Print out the data below in full and exactly, skipping the pictures.

* _Records from a dataset_
□ □ □

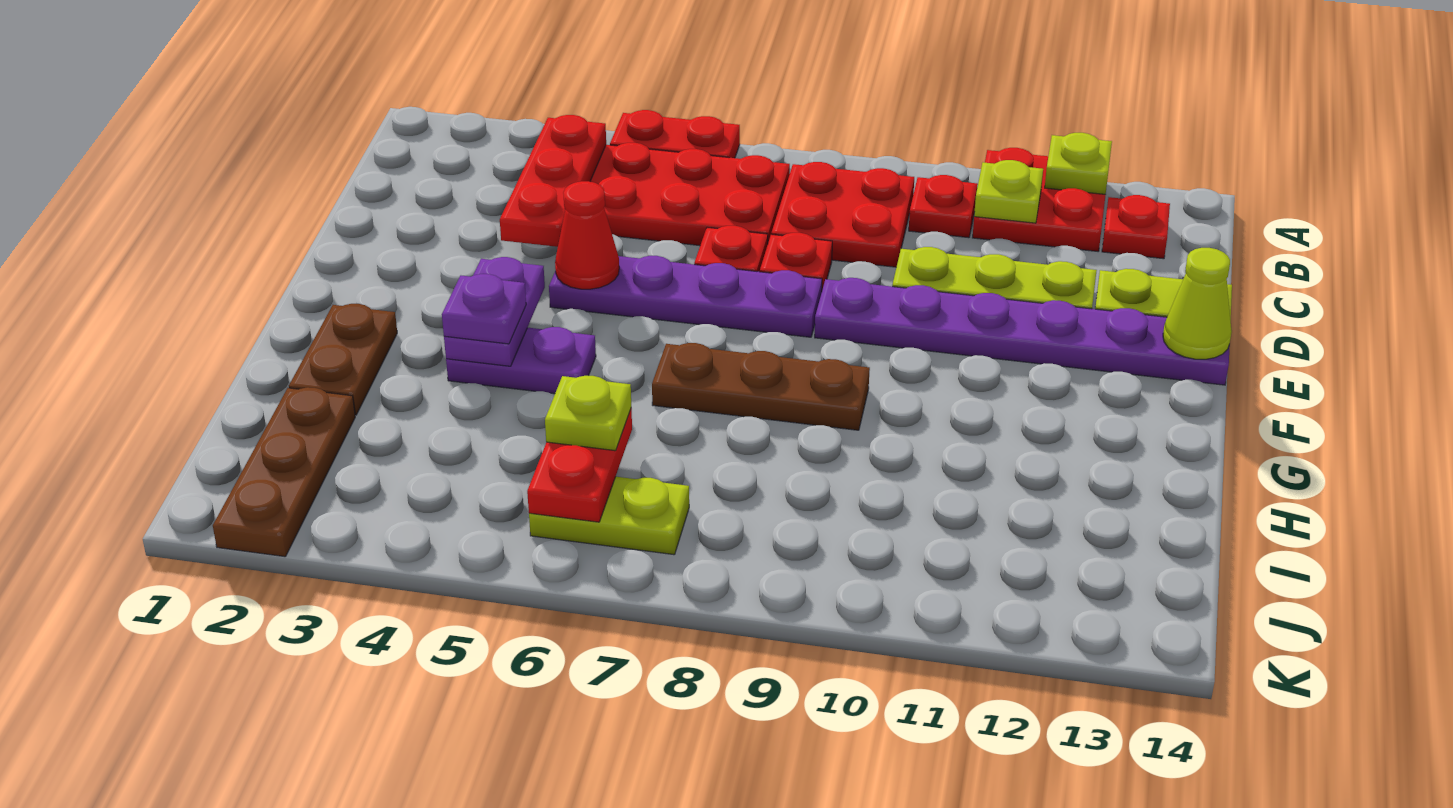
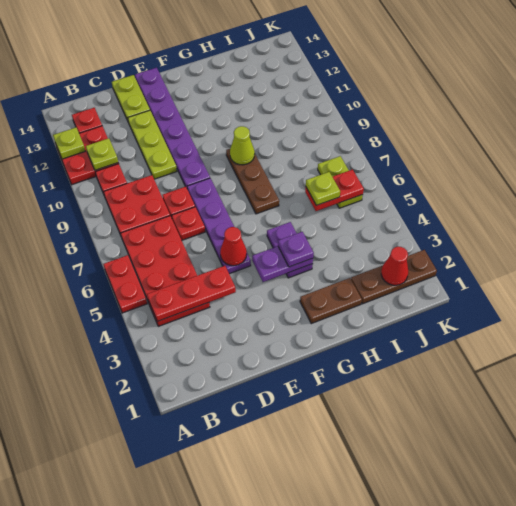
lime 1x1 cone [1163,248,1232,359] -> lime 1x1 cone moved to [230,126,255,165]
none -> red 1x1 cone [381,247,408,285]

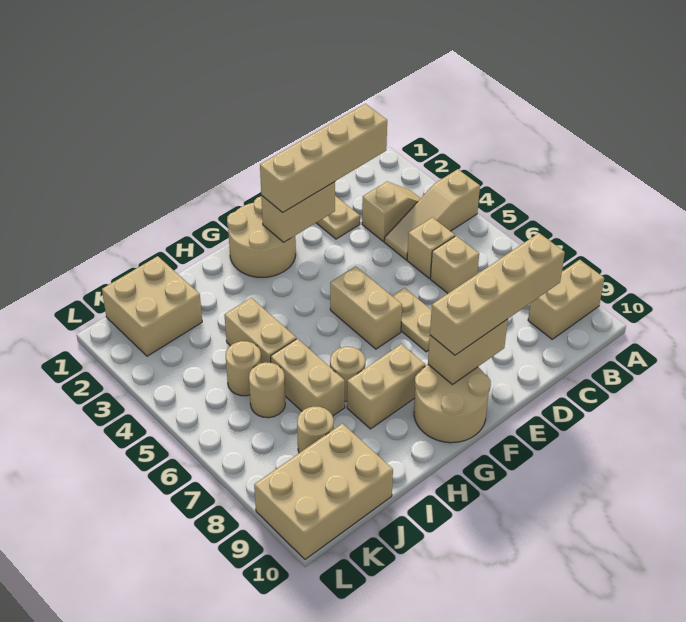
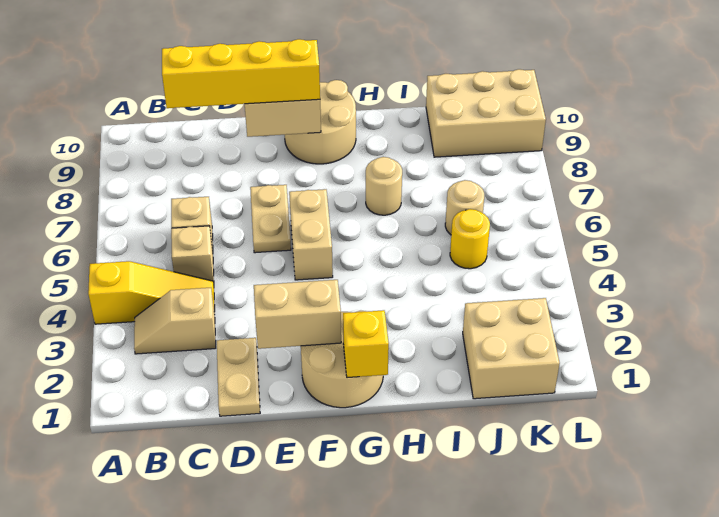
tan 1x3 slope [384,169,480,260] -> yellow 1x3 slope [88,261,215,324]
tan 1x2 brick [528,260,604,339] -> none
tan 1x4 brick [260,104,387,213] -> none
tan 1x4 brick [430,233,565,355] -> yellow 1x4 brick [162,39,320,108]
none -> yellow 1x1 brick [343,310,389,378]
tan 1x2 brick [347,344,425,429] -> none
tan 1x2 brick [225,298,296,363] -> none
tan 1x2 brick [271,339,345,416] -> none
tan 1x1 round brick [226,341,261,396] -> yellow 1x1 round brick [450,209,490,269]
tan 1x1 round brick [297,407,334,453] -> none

□ □ □

* _ANSWER BOX_
lime 1x1 cone [1163,248,1232,359] -> lime 1x1 cone moved to [230,126,255,165]
none -> red 1x1 cone [381,247,408,285]

tan 1x3 slope [384,169,480,260] -> yellow 1x3 slope [88,261,215,324]
tan 1x2 brick [528,260,604,339] -> none
tan 1x4 brick [260,104,387,213] -> none
tan 1x4 brick [430,233,565,355] -> yellow 1x4 brick [162,39,320,108]
none -> yellow 1x1 brick [343,310,389,378]
tan 1x2 brick [347,344,425,429] -> none
tan 1x2 brick [225,298,296,363] -> none
tan 1x2 brick [271,339,345,416] -> none
tan 1x1 round brick [226,341,261,396] -> yellow 1x1 round brick [450,209,490,269]
tan 1x1 round brick [297,407,334,453] -> none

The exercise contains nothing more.